→ Exercise brief:
When you write out the entries, keep every line exactly as it appears.

---+---

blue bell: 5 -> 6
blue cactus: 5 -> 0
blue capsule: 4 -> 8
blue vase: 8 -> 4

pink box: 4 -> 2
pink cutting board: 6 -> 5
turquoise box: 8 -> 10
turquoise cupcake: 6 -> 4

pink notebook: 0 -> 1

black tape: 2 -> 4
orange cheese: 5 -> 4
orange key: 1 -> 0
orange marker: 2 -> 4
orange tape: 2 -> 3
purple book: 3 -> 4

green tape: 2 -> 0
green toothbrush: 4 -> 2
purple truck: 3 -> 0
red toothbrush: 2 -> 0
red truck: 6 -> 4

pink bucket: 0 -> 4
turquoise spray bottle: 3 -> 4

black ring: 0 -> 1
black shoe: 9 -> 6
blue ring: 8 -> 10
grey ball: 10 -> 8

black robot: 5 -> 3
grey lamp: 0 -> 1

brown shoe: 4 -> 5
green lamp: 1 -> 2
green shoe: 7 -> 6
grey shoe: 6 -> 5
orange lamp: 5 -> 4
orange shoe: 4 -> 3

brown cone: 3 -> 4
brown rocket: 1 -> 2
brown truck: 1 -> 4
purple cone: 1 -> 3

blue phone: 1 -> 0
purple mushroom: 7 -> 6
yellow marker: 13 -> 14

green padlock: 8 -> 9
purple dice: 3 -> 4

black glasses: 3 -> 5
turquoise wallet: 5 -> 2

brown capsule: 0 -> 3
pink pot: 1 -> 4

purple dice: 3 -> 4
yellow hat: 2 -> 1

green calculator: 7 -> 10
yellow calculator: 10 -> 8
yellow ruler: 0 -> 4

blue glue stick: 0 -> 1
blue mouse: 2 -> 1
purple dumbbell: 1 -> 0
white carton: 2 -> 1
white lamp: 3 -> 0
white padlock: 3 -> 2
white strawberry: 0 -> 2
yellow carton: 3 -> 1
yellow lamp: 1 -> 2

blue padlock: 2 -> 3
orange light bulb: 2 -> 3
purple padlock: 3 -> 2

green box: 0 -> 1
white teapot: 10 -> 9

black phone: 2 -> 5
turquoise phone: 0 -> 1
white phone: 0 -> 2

---+---

→ Task answer:
blue bell: 5 -> 6
blue cactus: 5 -> 0
blue capsule: 4 -> 8
blue vase: 8 -> 4

pink box: 4 -> 2
pink cutting board: 6 -> 5
turquoise box: 8 -> 10
turquoise cupcake: 6 -> 4

pink notebook: 0 -> 1

black tape: 2 -> 4
orange cheese: 5 -> 4
orange key: 1 -> 0
orange marker: 2 -> 4
orange tape: 2 -> 3
purple book: 3 -> 4

green tape: 2 -> 0
green toothbrush: 4 -> 2
purple truck: 3 -> 0
red toothbrush: 2 -> 0
red truck: 6 -> 4

pink bucket: 0 -> 4
turquoise spray bottle: 3 -> 4

black ring: 0 -> 1
black shoe: 9 -> 6
blue ring: 8 -> 10
grey ball: 10 -> 8

black robot: 5 -> 3
grey lamp: 0 -> 1

brown shoe: 4 -> 5
green lamp: 1 -> 2
green shoe: 7 -> 6
grey shoe: 6 -> 5
orange lamp: 5 -> 4
orange shoe: 4 -> 3

brown cone: 3 -> 4
brown rocket: 1 -> 2
brown truck: 1 -> 4
purple cone: 1 -> 3

blue phone: 1 -> 0
purple mushroom: 7 -> 6
yellow marker: 13 -> 14

green padlock: 8 -> 9
purple dice: 3 -> 4

black glasses: 3 -> 5
turquoise wallet: 5 -> 2

brown capsule: 0 -> 3
pink pot: 1 -> 4

purple dice: 3 -> 4
yellow hat: 2 -> 1

green calculator: 7 -> 10
yellow calculator: 10 -> 8
yellow ruler: 0 -> 4

blue glue stick: 0 -> 1
blue mouse: 2 -> 1
purple dumbbell: 1 -> 0
white carton: 2 -> 1
white lamp: 3 -> 0
white padlock: 3 -> 2
white strawberry: 0 -> 2
yellow carton: 3 -> 1
yellow lamp: 1 -> 2

blue padlock: 2 -> 3
orange light bulb: 2 -> 3
purple padlock: 3 -> 2

green box: 0 -> 1
white teapot: 10 -> 9

black phone: 2 -> 5
turquoise phone: 0 -> 1
white phone: 0 -> 2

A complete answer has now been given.